__WHAT TO PRODUCE__: Go through the listing below and repeat it exactly, dropping the pictures.

__INPUT DATA__:
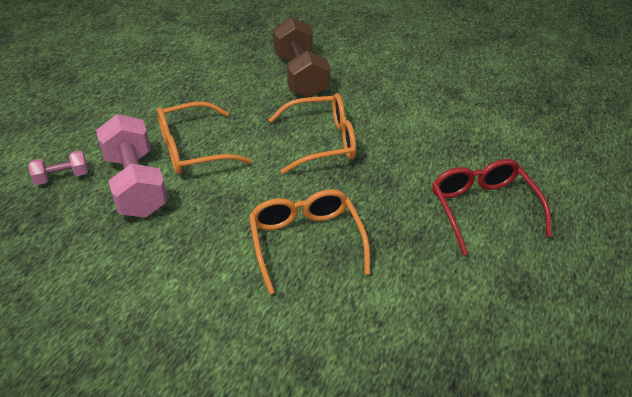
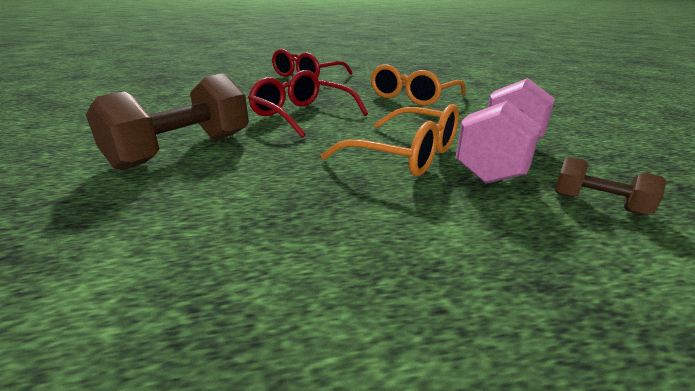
camera: 125 degrees left, 15 degrees down
(62, 177) = (598, 204): pink dumbbell -> brown dumbbell
(322, 141) = (302, 115): orange glasses -> red glasses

__RESULT OF THE EXERCISE__:
camera: 125 degrees left, 15 degrees down
(62, 177) = (598, 204): pink dumbbell -> brown dumbbell
(322, 141) = (302, 115): orange glasses -> red glasses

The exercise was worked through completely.